- Short exercise
Render the records below as a two-column CSV headed request and answer, with one row for each request holding its text and its answer. Wrap each field in quotes, turn line breaks into spaces, and leave the pictures out.

* Start Dataset *

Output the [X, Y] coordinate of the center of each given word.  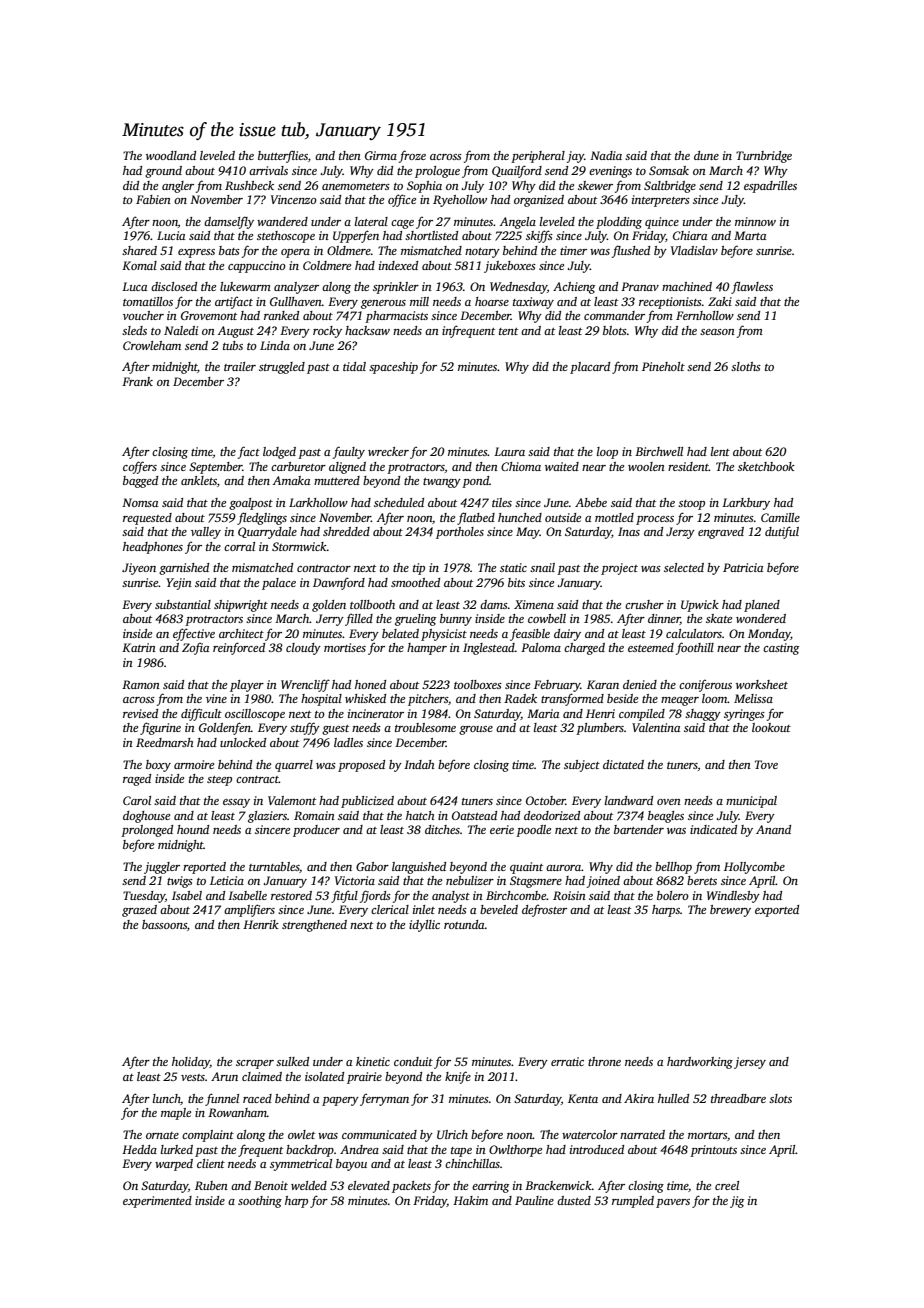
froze [412, 156]
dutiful [782, 532]
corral [239, 546]
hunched [520, 517]
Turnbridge [764, 157]
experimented [157, 1202]
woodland [171, 155]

* End Dataset *

- Correct result
request,answer
"Output the [X, Y] coordinate of the center of each given word. froze","[412, 156]"
"dutiful","[782, 532]"
"corral","[239, 546]"
"hunched","[520, 517]"
"Turnbridge","[764, 157]"
"experimented","[157, 1202]"
"woodland","[171, 155]"